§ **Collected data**
————

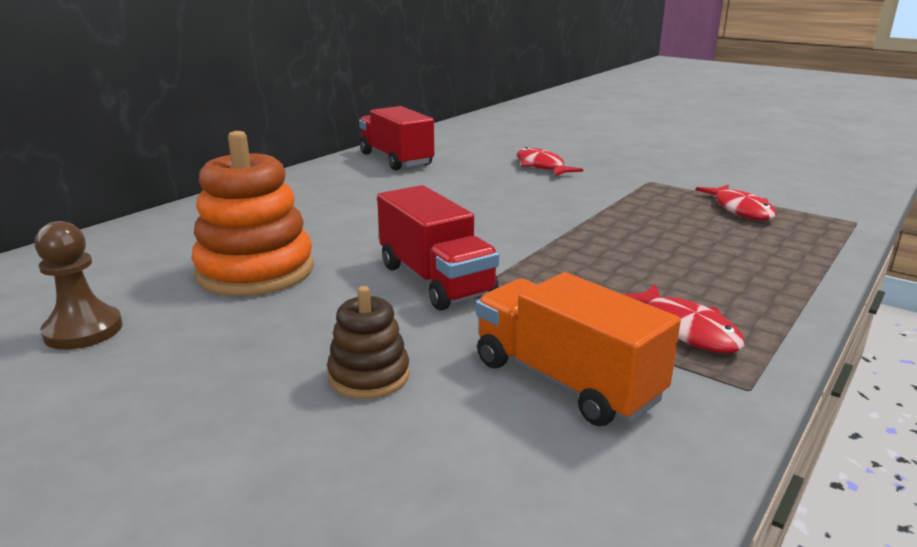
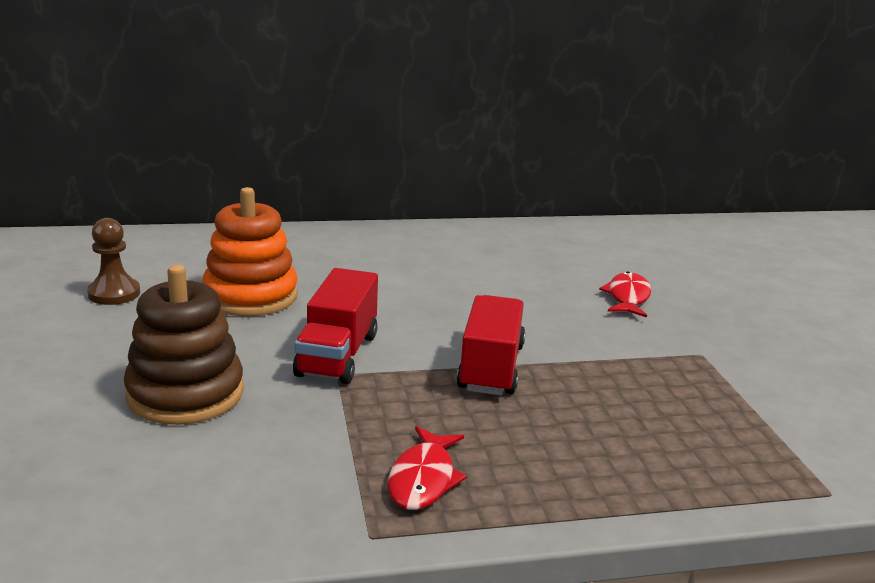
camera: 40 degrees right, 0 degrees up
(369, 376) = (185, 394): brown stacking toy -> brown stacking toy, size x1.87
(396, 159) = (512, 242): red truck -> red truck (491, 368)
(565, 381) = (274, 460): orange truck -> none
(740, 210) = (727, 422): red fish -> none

————

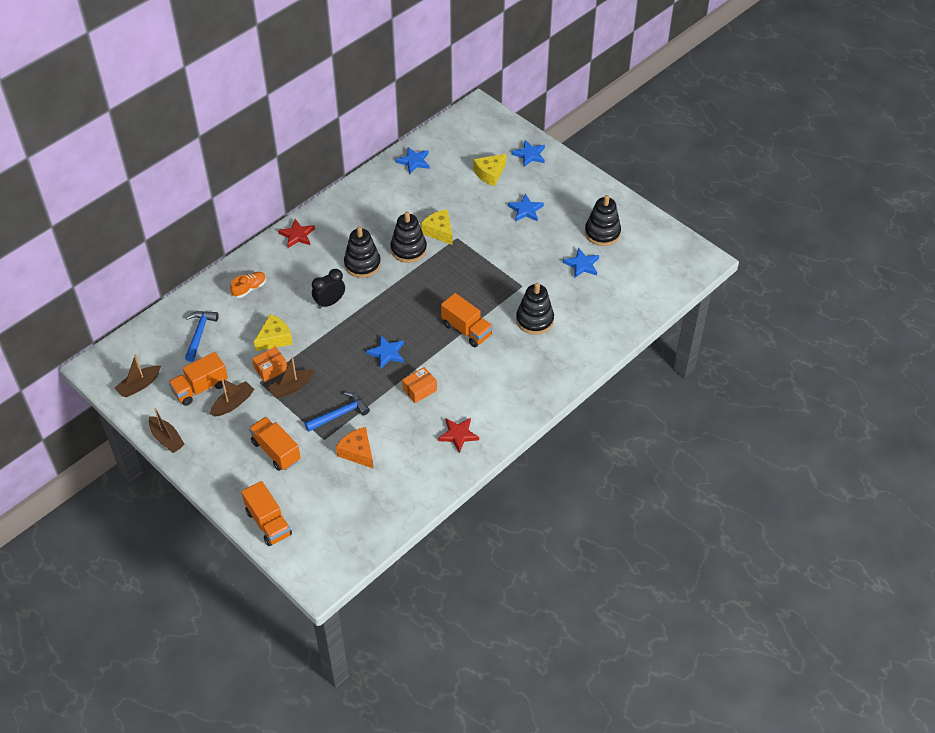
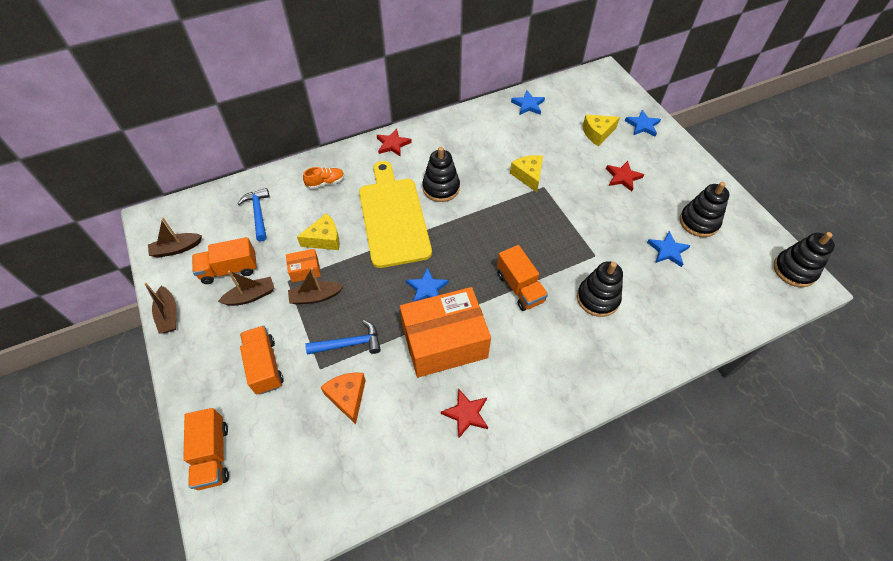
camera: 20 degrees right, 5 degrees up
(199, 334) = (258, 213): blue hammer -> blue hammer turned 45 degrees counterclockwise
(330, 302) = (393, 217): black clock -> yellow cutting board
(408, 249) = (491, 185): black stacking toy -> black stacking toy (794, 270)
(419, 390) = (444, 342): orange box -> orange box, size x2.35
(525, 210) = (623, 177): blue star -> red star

————

§ **Brief**
Pull out every line holding "truck" from the records above, and copy it.

§ **Response**
(396, 159) = (512, 242): red truck -> red truck (491, 368)
(565, 381) = (274, 460): orange truck -> none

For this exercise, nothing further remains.